Segment Open

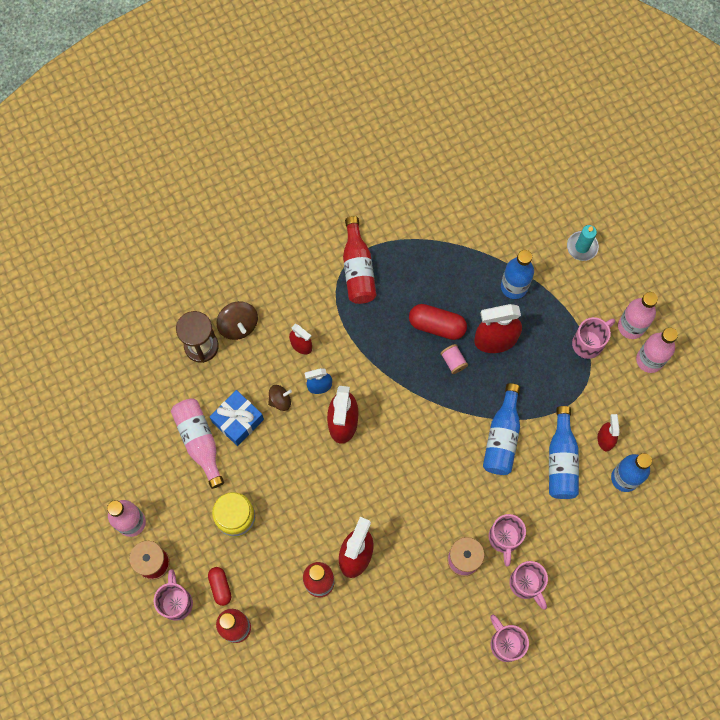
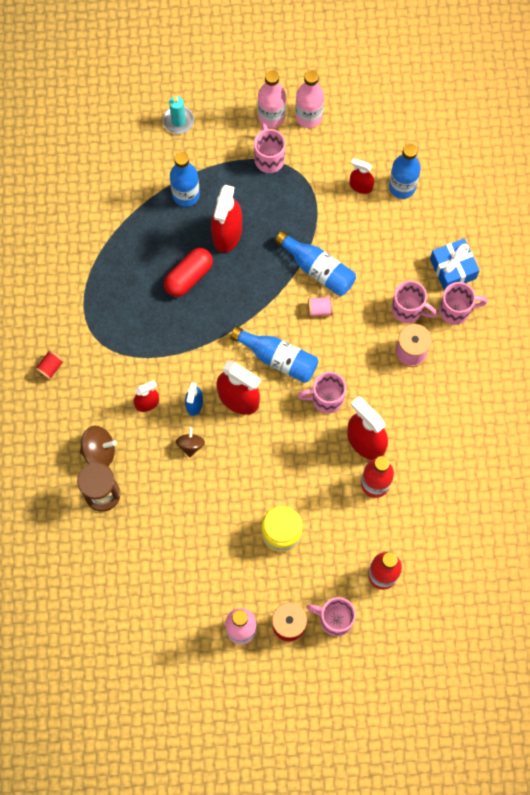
camera: 65 degrees left, 0 degrees up
(199, 441) = (194, 535): pink bottle -> none
(220, 587) = (339, 573): red capsule -> none
(238, 421) = (191, 491): blue gift -> blue gift (453, 269)
(294, 249) = (50, 368): none -> red spool
(358, 269) = (99, 320): red bottle -> none
(453, 361) = (229, 278): pink spool -> pink spool (320, 309)
(505, 643) = (498, 351): pink mug -> pink mug (326, 398)
(561, 460) = (362, 230): blue bottle -> blue bottle (278, 358)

Segment Closed

WORK ORDER:
Print the material exactly as given, but not the pictures.

EXPECTED ANSWER:
camera: 65 degrees left, 0 degrees up
(199, 441) = (194, 535): pink bottle -> none
(220, 587) = (339, 573): red capsule -> none
(238, 421) = (191, 491): blue gift -> blue gift (453, 269)
(294, 249) = (50, 368): none -> red spool
(358, 269) = (99, 320): red bottle -> none
(453, 361) = (229, 278): pink spool -> pink spool (320, 309)
(505, 643) = (498, 351): pink mug -> pink mug (326, 398)
(561, 460) = (362, 230): blue bottle -> blue bottle (278, 358)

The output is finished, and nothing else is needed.